(Data records)

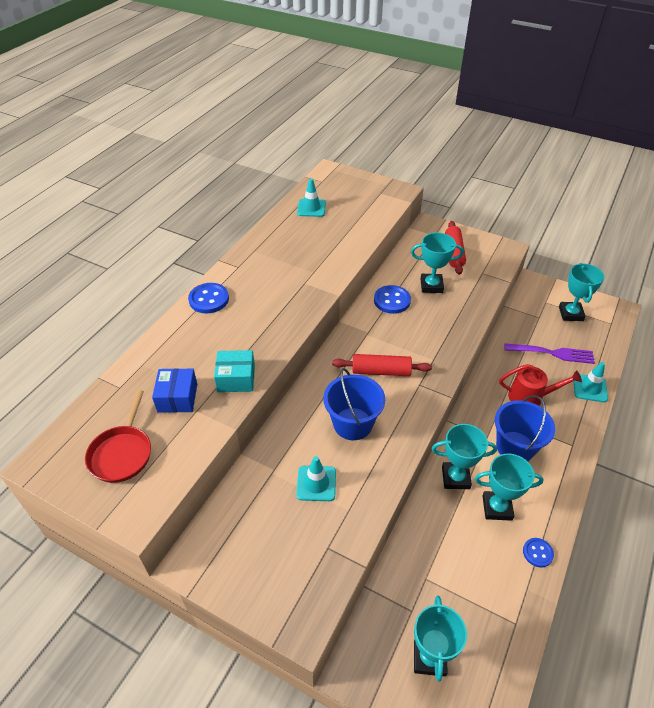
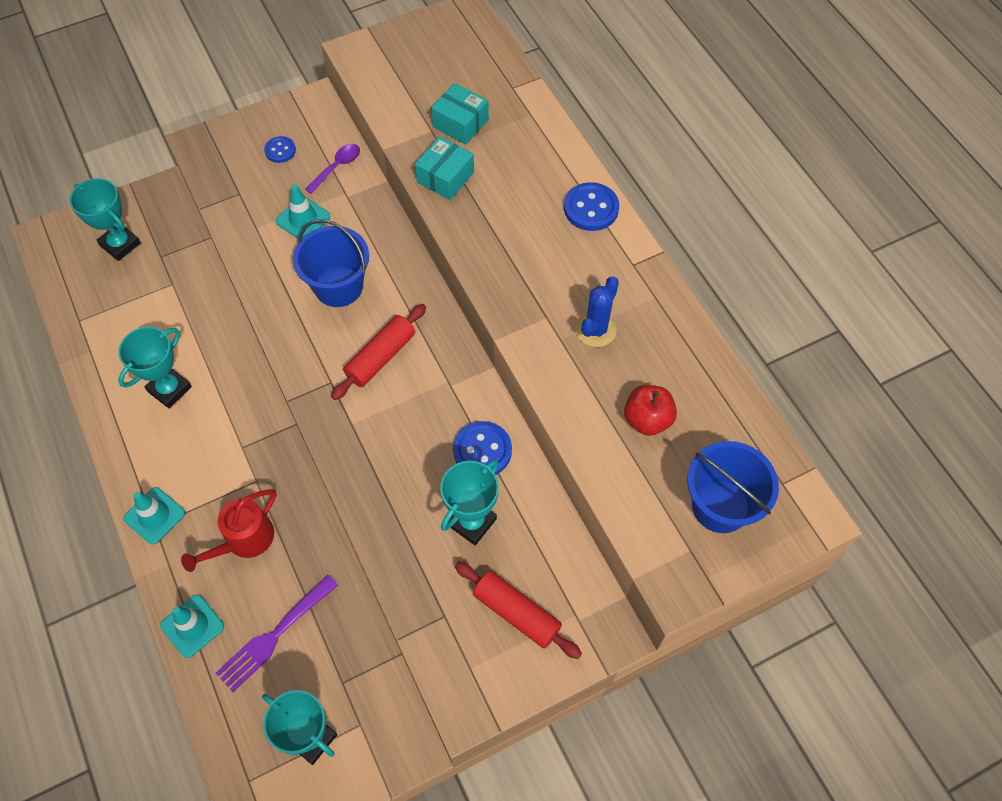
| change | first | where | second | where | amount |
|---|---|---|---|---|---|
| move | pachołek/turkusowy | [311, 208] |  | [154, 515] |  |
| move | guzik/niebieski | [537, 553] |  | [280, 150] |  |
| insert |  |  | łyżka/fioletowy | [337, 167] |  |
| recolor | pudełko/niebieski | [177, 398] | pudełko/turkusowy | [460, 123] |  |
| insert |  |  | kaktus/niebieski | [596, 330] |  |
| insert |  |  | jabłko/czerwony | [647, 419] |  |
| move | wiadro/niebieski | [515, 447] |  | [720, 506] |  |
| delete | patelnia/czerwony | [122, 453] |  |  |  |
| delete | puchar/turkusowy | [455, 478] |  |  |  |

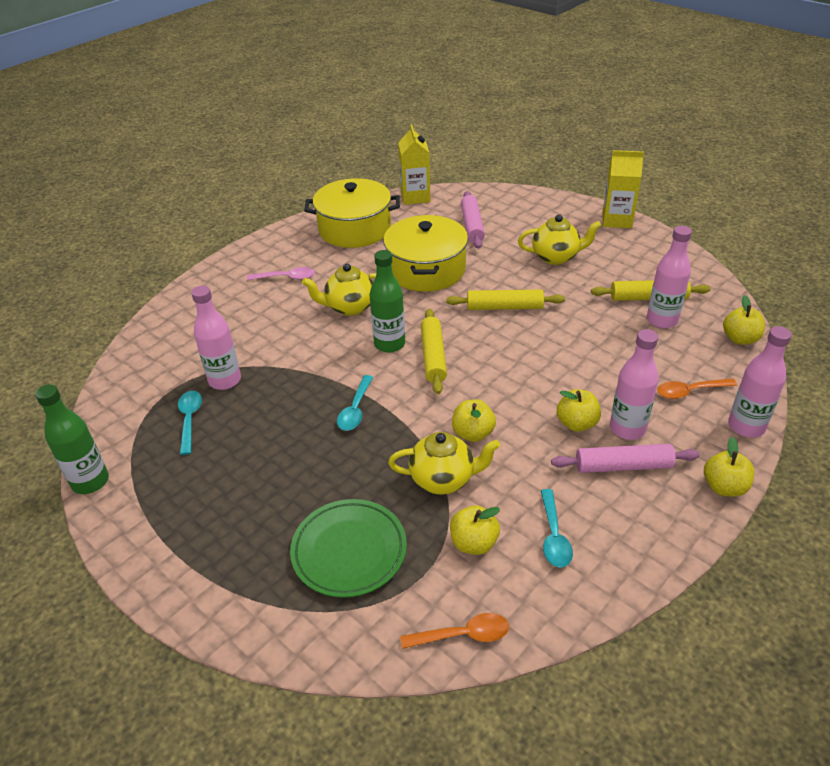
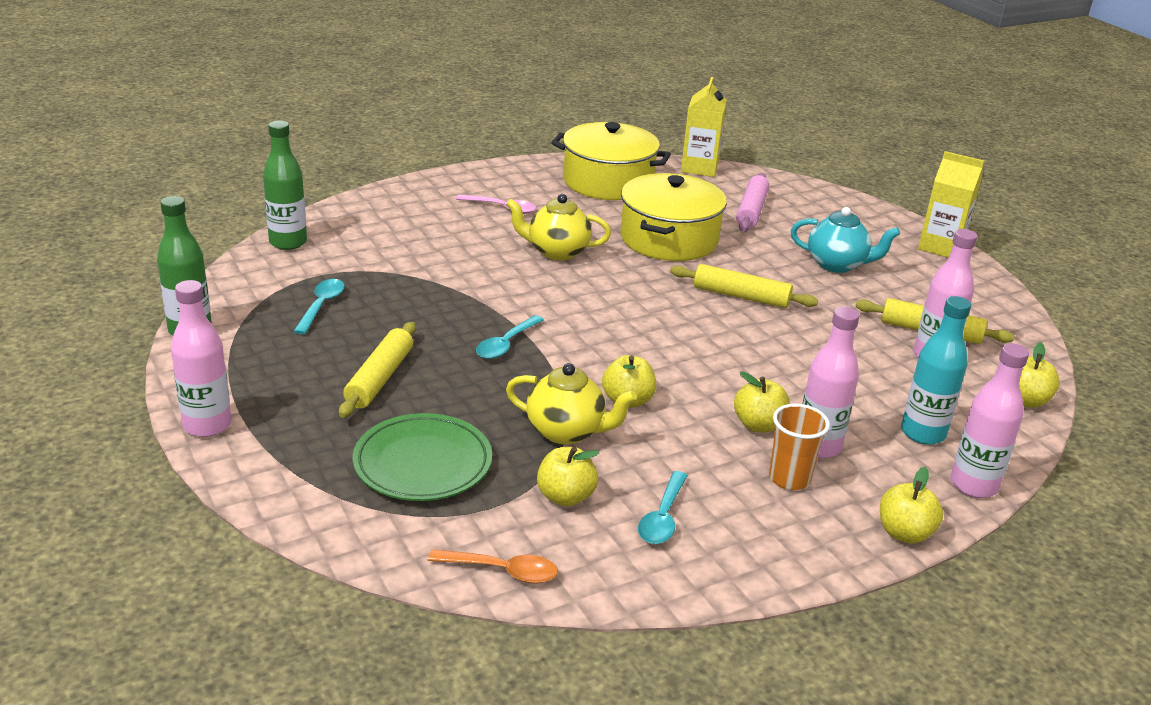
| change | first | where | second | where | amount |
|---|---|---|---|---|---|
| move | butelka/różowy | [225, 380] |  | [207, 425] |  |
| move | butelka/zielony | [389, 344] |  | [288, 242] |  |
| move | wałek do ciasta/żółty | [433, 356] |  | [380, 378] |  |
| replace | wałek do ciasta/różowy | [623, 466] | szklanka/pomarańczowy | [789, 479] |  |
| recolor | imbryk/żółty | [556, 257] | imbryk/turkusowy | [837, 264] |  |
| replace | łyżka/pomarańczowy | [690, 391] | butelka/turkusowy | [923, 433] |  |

==

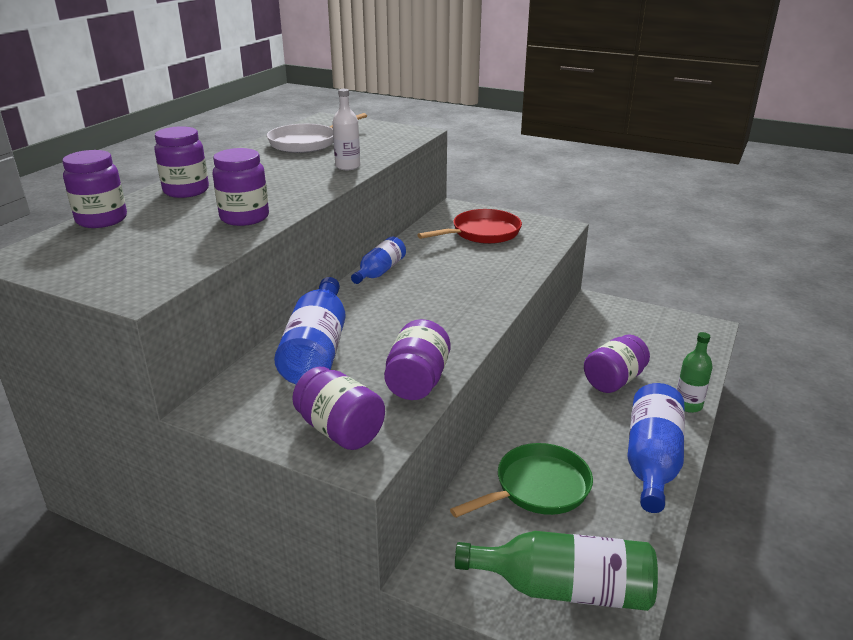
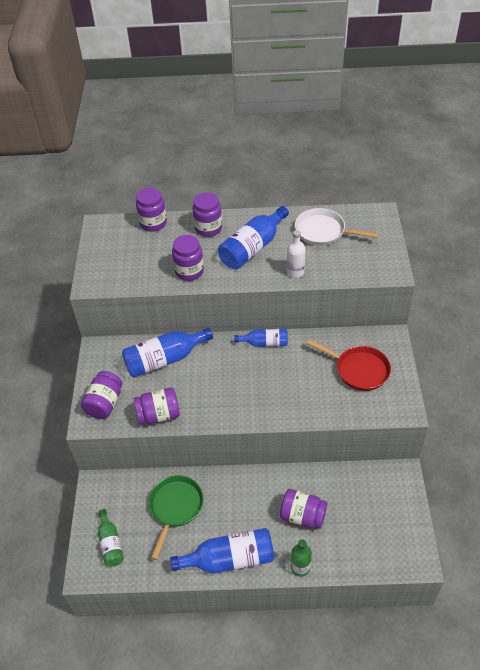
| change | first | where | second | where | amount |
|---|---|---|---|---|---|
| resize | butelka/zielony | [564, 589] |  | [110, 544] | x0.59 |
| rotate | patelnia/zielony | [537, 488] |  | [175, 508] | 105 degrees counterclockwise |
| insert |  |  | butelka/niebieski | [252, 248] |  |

--

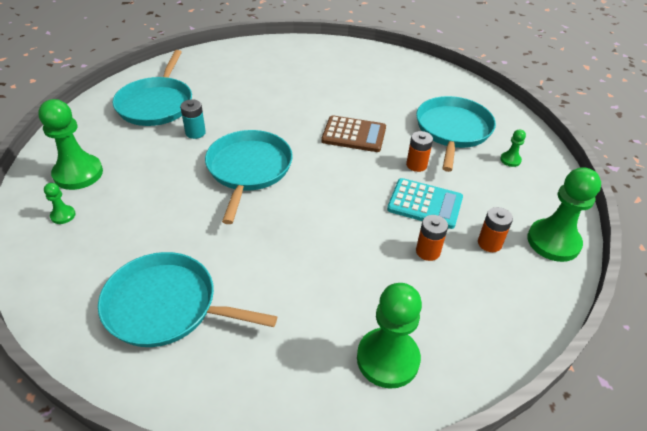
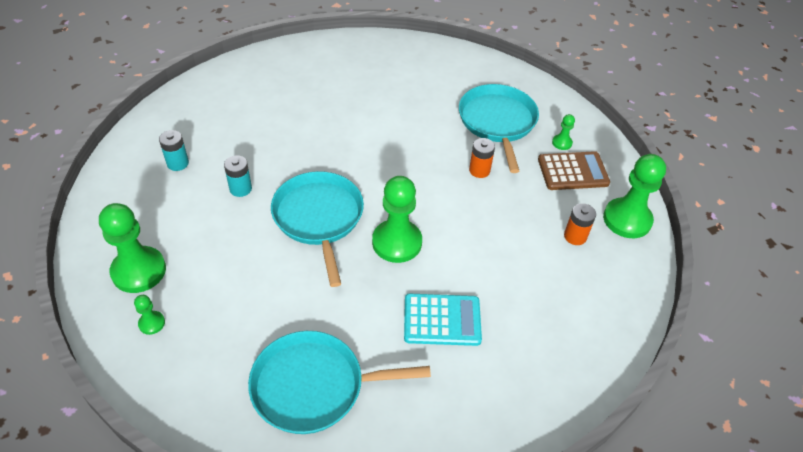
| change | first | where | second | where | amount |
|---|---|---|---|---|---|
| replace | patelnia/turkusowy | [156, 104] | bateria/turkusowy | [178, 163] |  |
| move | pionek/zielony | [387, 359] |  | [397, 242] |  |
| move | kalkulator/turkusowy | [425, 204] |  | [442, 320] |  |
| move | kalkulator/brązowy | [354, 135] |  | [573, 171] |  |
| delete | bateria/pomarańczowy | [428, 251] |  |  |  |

WORK INSTRUCTIONS: Taking every line of the records above into account, tally those that contain "czerwony" and give only the total.

OUTPUT: 2